━━━━━ The input

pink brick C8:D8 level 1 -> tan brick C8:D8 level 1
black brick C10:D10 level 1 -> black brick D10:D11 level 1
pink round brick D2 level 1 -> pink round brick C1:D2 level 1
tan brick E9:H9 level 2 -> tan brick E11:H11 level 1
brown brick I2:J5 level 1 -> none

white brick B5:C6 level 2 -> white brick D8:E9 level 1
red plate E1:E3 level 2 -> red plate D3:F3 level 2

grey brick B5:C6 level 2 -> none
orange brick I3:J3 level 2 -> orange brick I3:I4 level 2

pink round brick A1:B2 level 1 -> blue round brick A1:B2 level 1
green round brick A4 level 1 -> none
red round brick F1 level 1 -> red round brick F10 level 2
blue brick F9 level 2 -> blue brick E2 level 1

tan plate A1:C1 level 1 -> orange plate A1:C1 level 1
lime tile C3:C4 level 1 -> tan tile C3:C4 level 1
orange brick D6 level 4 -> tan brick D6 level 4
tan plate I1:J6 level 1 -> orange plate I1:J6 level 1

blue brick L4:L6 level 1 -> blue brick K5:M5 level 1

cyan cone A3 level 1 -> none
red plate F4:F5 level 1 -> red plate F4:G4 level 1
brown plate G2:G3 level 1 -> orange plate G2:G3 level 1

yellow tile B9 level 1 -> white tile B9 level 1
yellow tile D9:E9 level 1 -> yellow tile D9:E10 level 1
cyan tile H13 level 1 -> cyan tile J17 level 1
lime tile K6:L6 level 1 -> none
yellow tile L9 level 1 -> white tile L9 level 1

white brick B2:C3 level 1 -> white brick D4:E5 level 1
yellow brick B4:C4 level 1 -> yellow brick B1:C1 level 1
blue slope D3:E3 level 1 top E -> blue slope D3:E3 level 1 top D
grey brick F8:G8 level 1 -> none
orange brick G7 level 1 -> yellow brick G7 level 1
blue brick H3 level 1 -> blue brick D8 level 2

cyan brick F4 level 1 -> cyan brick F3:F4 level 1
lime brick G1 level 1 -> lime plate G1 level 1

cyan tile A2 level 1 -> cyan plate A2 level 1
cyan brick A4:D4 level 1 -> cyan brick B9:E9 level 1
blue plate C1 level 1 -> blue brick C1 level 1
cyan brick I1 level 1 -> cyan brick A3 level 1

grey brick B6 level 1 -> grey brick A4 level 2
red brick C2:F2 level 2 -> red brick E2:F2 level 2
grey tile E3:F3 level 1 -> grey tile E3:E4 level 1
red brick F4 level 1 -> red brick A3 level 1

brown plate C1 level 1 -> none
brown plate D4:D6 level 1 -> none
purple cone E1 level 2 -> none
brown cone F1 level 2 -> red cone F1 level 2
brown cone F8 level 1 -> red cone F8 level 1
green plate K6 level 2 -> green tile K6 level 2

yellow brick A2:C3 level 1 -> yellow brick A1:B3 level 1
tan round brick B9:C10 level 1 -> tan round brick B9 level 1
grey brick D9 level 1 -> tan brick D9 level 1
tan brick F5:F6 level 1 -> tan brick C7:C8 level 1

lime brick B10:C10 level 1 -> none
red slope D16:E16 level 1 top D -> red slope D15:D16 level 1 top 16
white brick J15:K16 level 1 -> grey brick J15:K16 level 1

━━━━━━━━━━

__Work task__
Find "green" in the preceding records. Copy each line that holds it.

__Task result__
green round brick A4 level 1 -> none
green plate K6 level 2 -> green tile K6 level 2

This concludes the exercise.